## [AIM OF THE EXERCISE]
All lines from the one with "- replaced: taza/verde" through the final line of the records below must be written out exactly, with no other text.

Scene comparison data
============

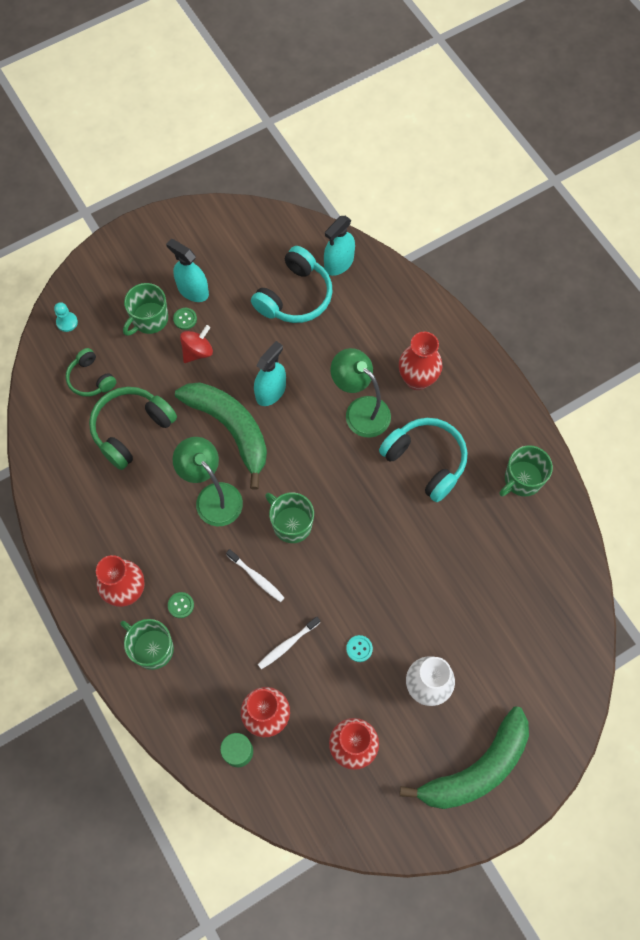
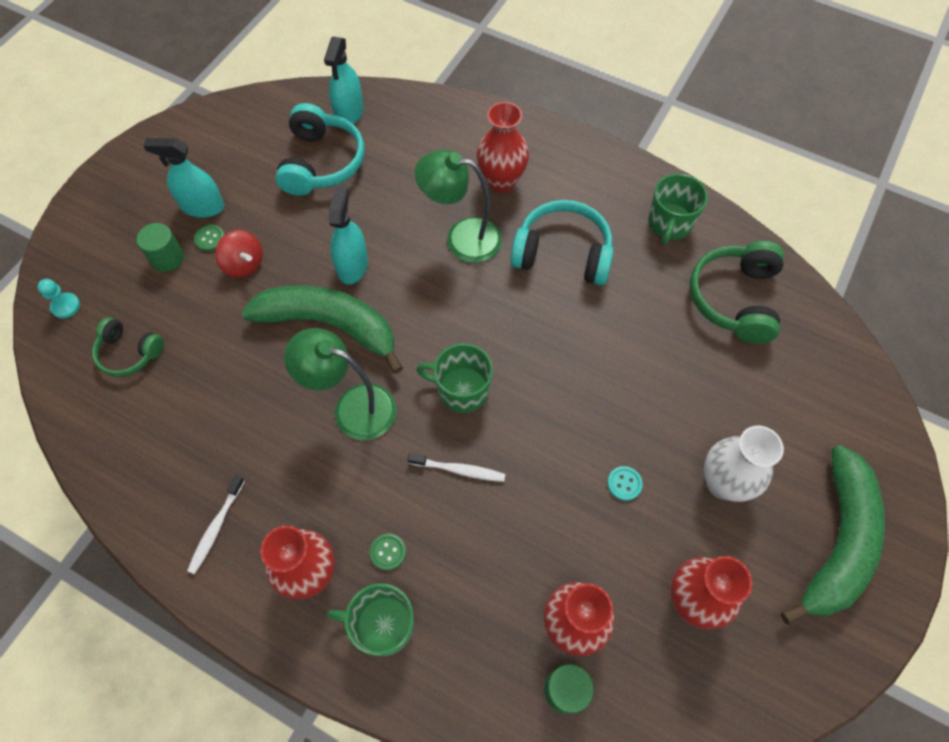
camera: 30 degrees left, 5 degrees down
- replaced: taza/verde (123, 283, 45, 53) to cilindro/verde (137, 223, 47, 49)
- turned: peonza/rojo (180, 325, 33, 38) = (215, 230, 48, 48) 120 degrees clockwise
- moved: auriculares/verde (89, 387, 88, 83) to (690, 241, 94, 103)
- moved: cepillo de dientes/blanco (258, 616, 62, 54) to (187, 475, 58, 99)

============

## [OUTPUT OF THE TASK]
- replaced: taza/verde (123, 283, 45, 53) to cilindro/verde (137, 223, 47, 49)
- turned: peonza/rojo (180, 325, 33, 38) = (215, 230, 48, 48) 120 degrees clockwise
- moved: auriculares/verde (89, 387, 88, 83) to (690, 241, 94, 103)
- moved: cepillo de dientes/blanco (258, 616, 62, 54) to (187, 475, 58, 99)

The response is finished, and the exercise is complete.